* **Activity**
Set down, word for word, every line of the material below from the one containing "(324, 293) = (448, 202): blue" through the one containing "(259, 129) = (662, 162): none -> green truck", but none of its pictures.

[Records supplied Boundary: Start]

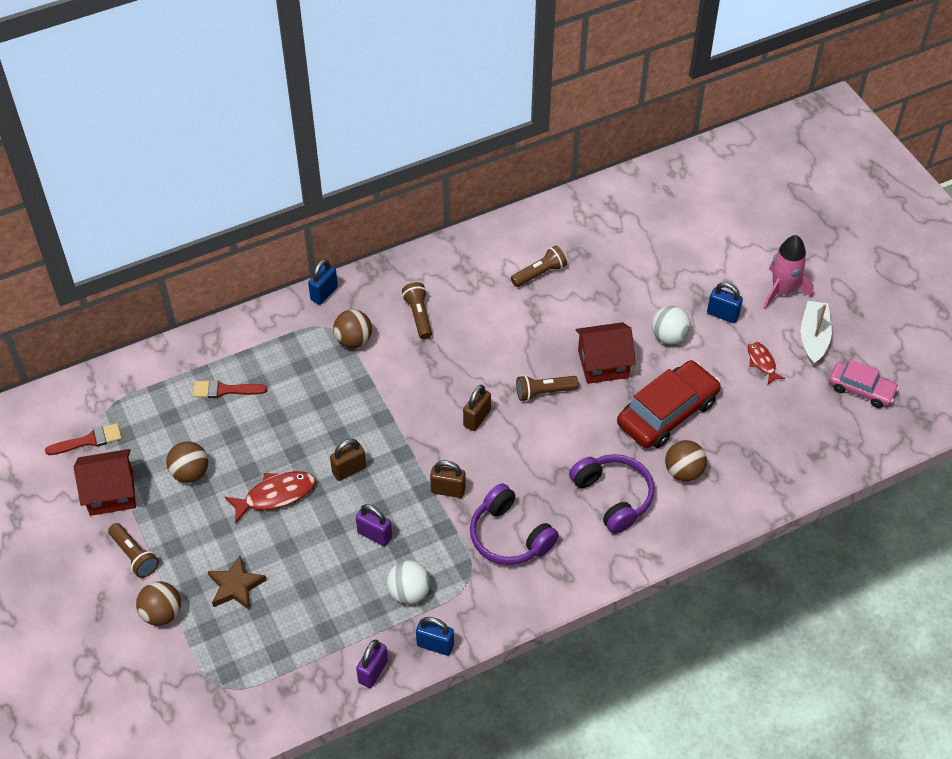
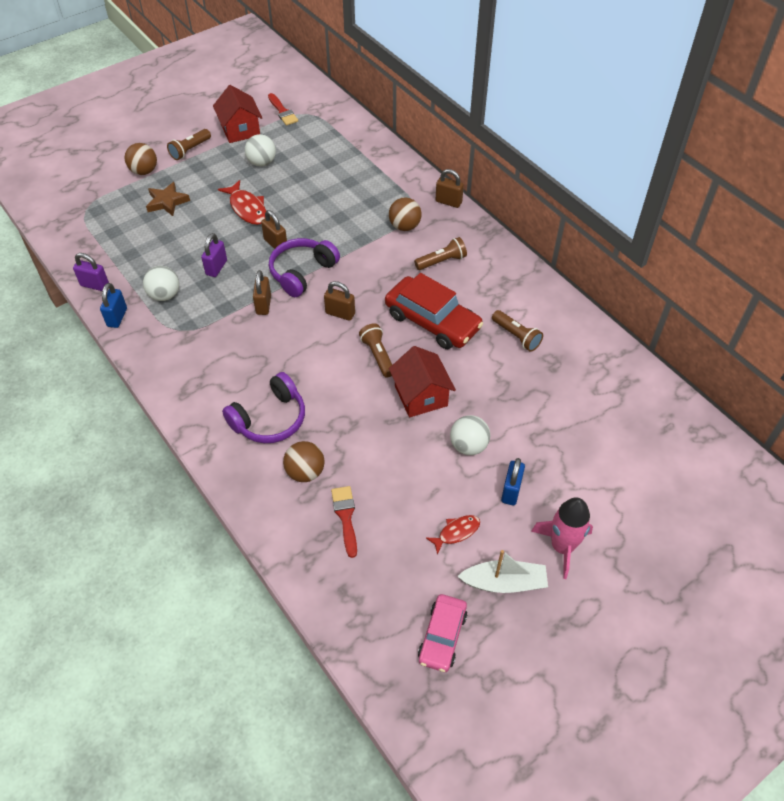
camera: 80 degrees right, 0 degrees up
(190, 473) = (262, 162): brown ball -> white ball
(224, 390) = (339, 166): red brush -> red brush (345, 517)
(324, 293) = (448, 202): blue padlock -> brown padlock
(509, 536) = (221, 350): purple headphones -> purple headphones (302, 272)
(667, 413) = (373, 453): red car -> red car (432, 321)

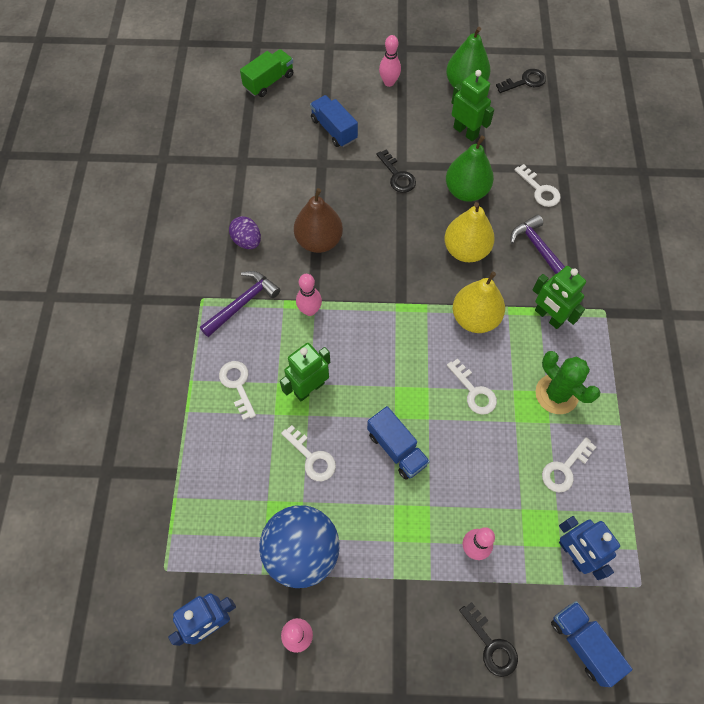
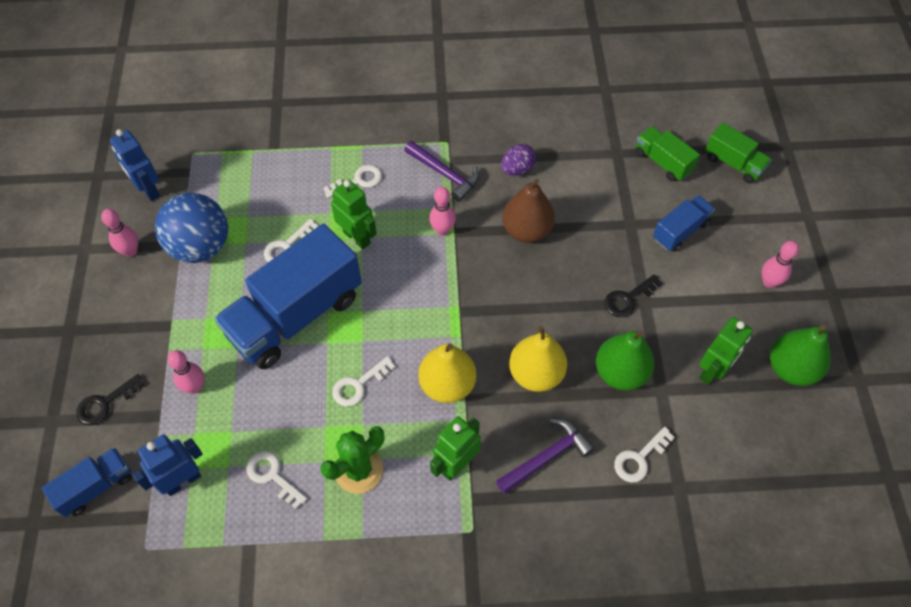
camera: 85 degrees right, 5 degrees down
(259, 129) = (662, 162): none -> green truck
(396, 449) = (295, 316): blue truck -> blue truck, size x2.07
(525, 81) = (820, 443): black key -> none

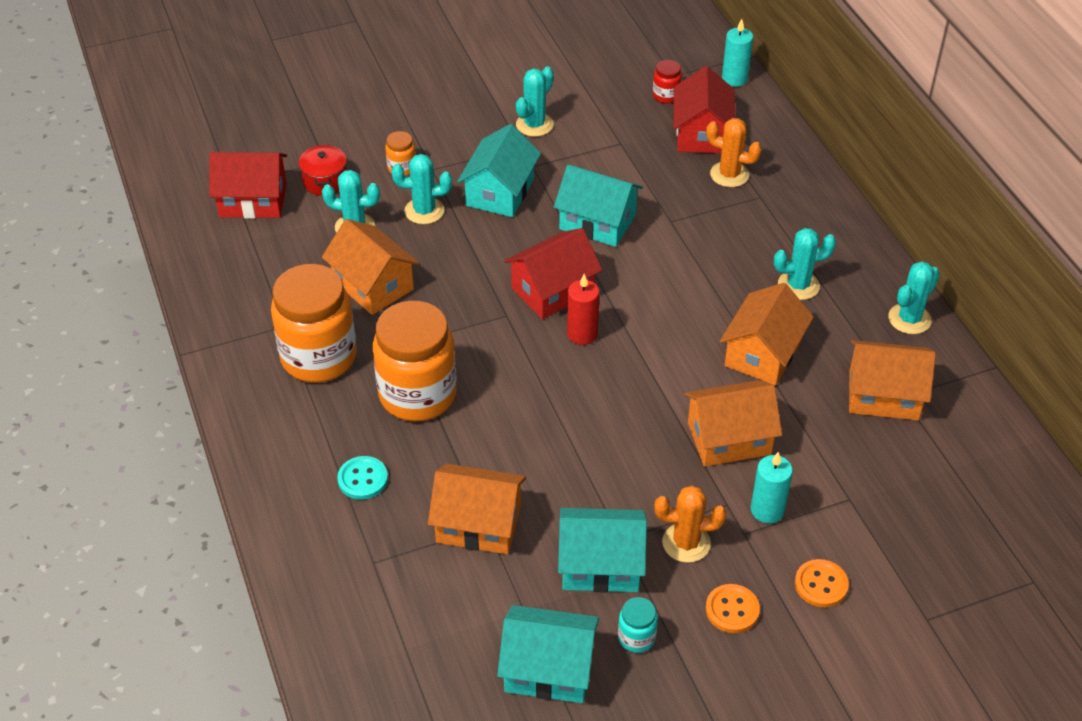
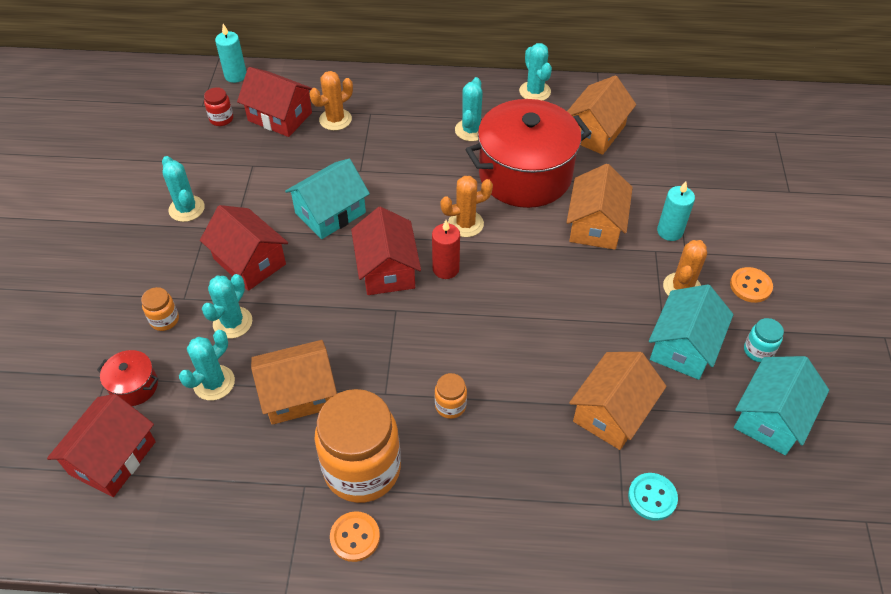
camera: 65 degrees left, 5 degrees up
(363, 479) = (526, 482): turquoise button -> turquoise button (652, 497)
(417, 395) = (450, 406): orange jar -> orange jar, size x0.43
(500, 192) = (249, 261): turquoise house -> red house
(654, 328) = (465, 224): none -> orange cactus
(762, 354) = (525, 175): orange house -> red pot
(821, 584) = (744, 230): orange button -> orange button (355, 537)

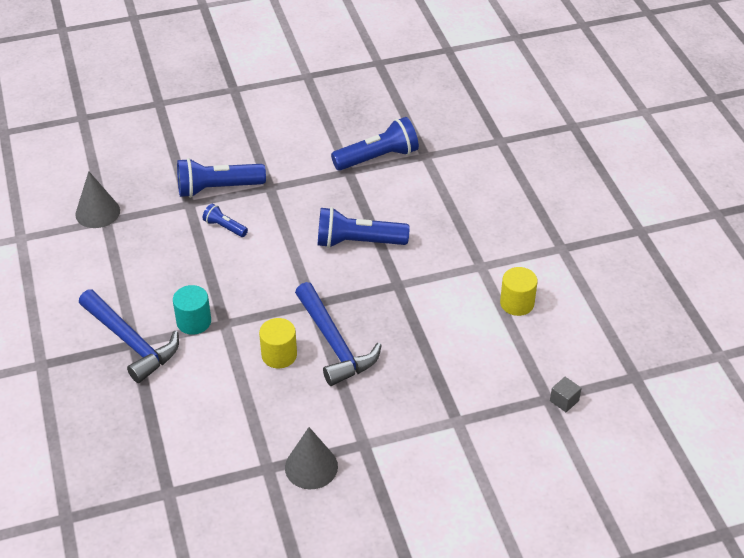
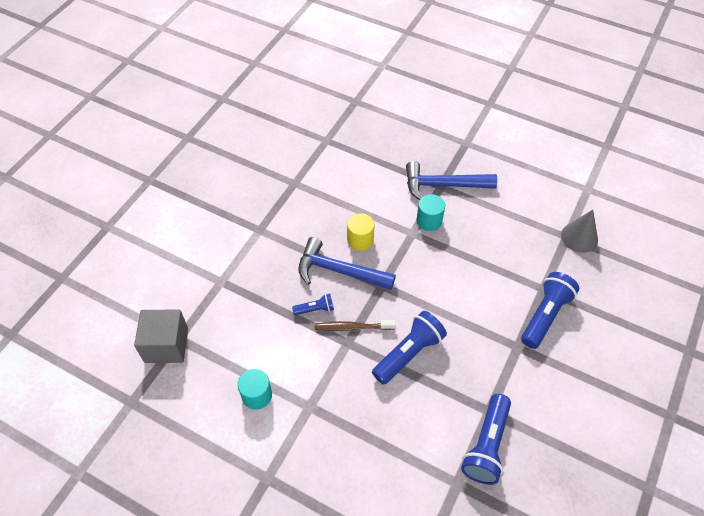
camera: 135 degrees right, 10 degrees up
(225, 227) = (499, 291): blue flashlight -> blue flashlight (315, 309)
(311, 467) = (273, 199): grey cone -> none
(380, 292) = (352, 327): none -> brown toothbrush
(517, 303) = (257, 395): yellow cylinder -> turquoise cylinder
(564, 401) = (166, 345): grey cube -> grey cube, size x2.32

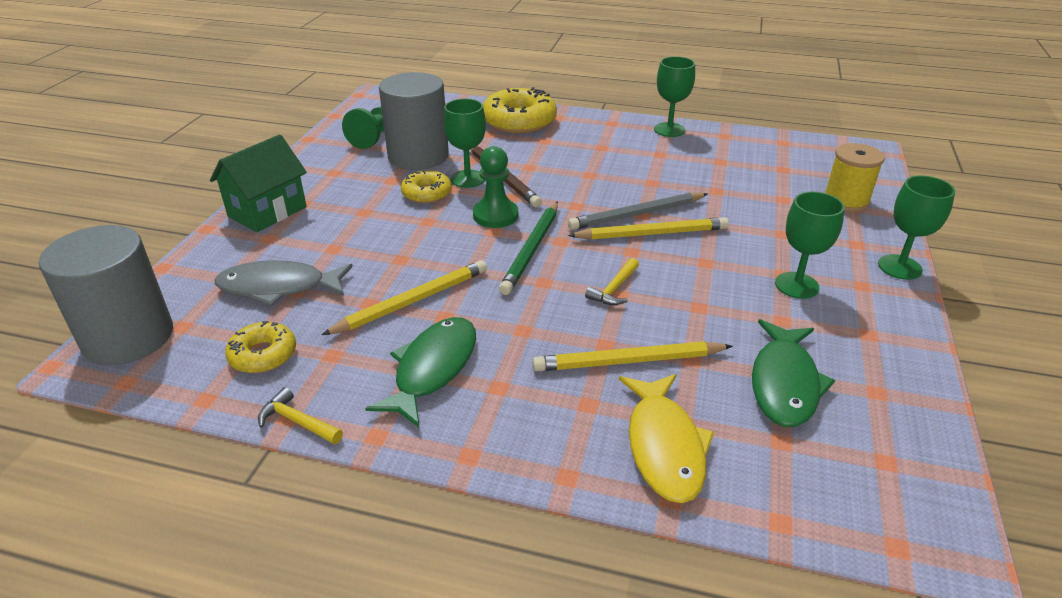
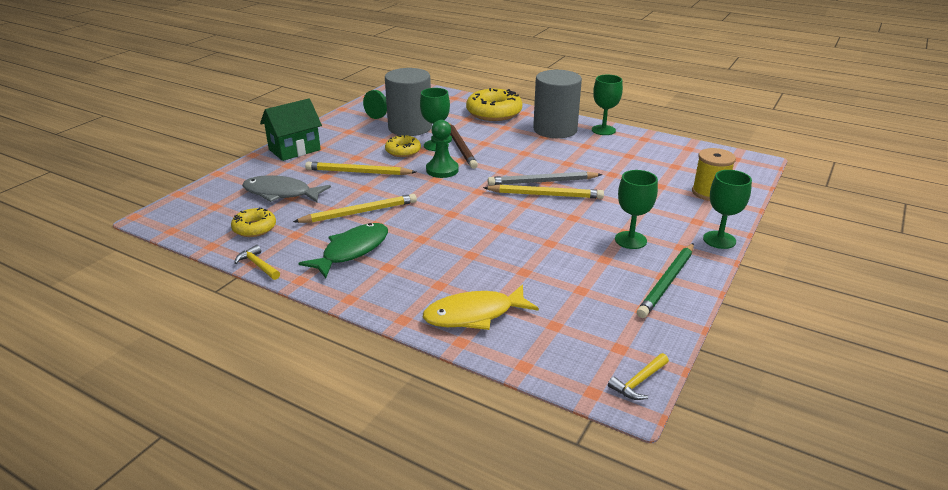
camera: 15 degrees right, 5 degrees down
(128, 337) = (182, 207): grey cylinder -> grey cylinder (555, 130)
(531, 250) = (454, 193): green pencil -> green pencil (667, 282)
(614, 289) = (497, 224): yellow hammer -> yellow hammer (638, 382)
(628, 361) = (480, 266): yellow pencil -> yellow pencil (358, 172)
(664, 446) = (474, 315): yellow fish -> yellow fish turned 60 degrees clockwise
(784, 383) = (579, 294): green fish -> none

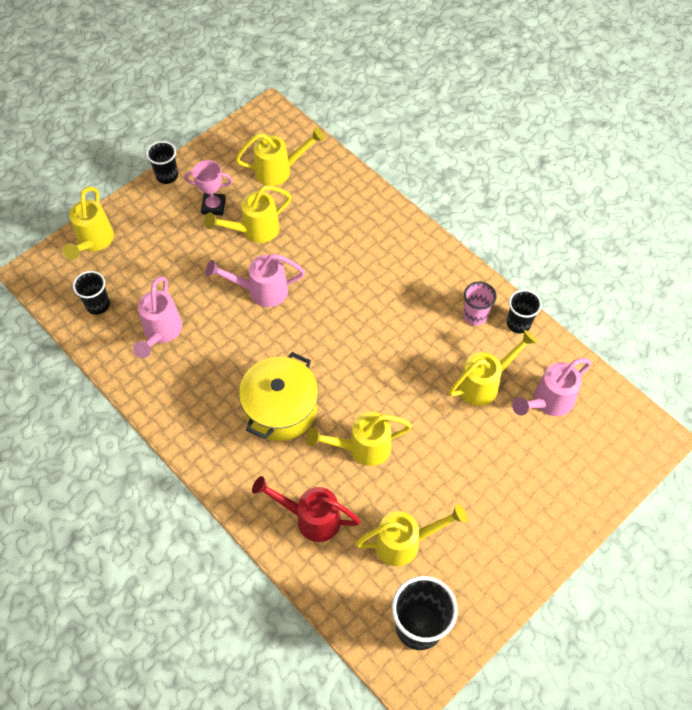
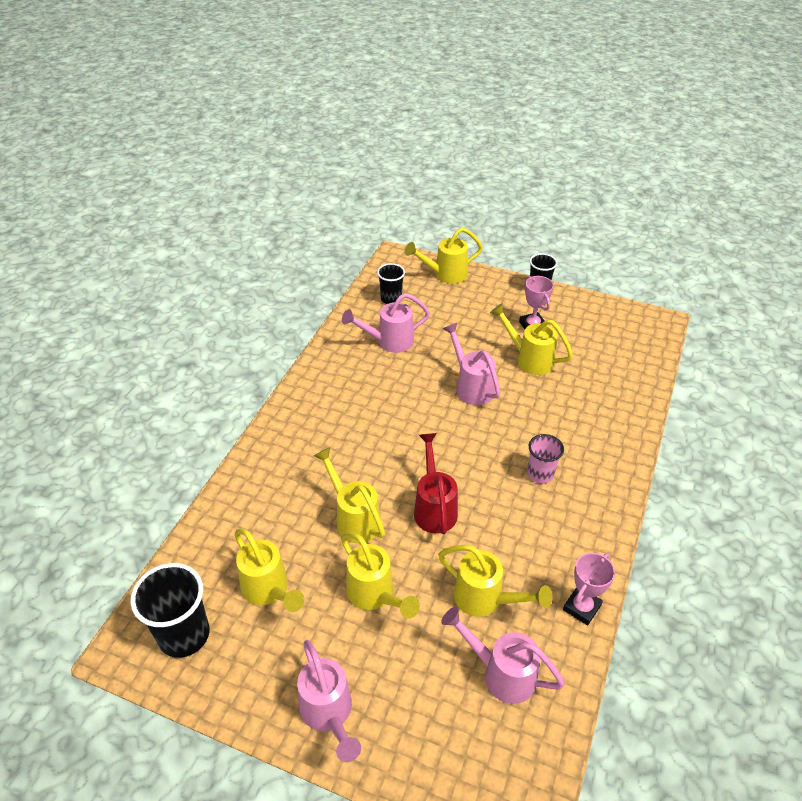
camera: 65 degrees right, 15 degrees down
(279, 170) = (605, 351): yellow watering can -> yellow watering can (375, 595)
(281, 409) = (362, 443): yellow pot -> none
(310, 518) = (264, 505): red watering can -> red watering can (434, 507)
(475, 315) = (562, 561): pink cup -> pink cup (540, 474)
(518, 323) = (582, 607): black cup -> pink trophy
(534, 533) = (329, 714): none -> pink watering can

[Records supplied Boundary: End]

* **Problem solution**
(324, 293) = (448, 202): blue padlock -> brown padlock
(509, 536) = (221, 350): purple headphones -> purple headphones (302, 272)
(667, 413) = (373, 453): red car -> red car (432, 321)

camera: 85 degrees right, 5 degrees down
(259, 129) = (662, 162): none -> green truck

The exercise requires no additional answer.